> _Extracted information_
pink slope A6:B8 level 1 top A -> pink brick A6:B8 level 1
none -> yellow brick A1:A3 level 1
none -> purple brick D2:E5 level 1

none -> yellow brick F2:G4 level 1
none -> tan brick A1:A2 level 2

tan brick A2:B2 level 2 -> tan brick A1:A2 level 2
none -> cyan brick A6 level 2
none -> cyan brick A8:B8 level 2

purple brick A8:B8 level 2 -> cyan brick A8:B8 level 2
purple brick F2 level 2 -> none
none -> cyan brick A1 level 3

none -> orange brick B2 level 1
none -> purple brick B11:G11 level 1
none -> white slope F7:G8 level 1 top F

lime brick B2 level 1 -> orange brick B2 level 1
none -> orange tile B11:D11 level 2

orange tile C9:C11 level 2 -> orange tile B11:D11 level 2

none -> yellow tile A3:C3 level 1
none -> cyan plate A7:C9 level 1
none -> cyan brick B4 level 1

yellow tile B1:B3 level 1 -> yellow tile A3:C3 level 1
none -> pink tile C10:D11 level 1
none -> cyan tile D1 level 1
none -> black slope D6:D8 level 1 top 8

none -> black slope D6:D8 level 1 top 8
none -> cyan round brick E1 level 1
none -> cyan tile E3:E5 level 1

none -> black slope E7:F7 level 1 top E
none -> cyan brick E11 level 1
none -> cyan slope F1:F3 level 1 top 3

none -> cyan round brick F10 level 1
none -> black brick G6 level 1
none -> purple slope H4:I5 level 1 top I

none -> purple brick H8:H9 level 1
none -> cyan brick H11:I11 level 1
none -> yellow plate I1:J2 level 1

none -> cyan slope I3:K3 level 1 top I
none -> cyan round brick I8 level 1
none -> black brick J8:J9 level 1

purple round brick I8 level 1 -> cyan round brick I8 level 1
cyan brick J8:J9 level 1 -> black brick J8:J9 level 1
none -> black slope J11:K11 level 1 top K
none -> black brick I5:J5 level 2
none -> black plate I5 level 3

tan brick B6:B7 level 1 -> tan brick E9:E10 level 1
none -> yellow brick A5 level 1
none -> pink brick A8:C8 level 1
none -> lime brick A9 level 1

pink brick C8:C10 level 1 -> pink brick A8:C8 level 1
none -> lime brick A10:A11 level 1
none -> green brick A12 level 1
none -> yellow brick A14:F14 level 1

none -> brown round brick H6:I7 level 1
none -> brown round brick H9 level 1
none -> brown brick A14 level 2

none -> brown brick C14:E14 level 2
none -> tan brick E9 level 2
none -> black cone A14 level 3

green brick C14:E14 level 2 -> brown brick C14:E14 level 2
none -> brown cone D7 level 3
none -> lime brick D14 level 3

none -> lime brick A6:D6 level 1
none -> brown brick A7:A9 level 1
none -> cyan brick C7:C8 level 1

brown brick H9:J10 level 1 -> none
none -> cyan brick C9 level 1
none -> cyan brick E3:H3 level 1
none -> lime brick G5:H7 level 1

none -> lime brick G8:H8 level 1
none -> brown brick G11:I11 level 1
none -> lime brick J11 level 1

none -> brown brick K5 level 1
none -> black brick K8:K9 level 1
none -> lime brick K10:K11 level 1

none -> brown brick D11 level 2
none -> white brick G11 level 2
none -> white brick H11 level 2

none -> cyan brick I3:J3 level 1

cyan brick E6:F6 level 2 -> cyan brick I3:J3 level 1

> _Task_
Once you have checked the entries above, say how many lines include the word "green", and nothing beyond the number.

> _Final answer_
2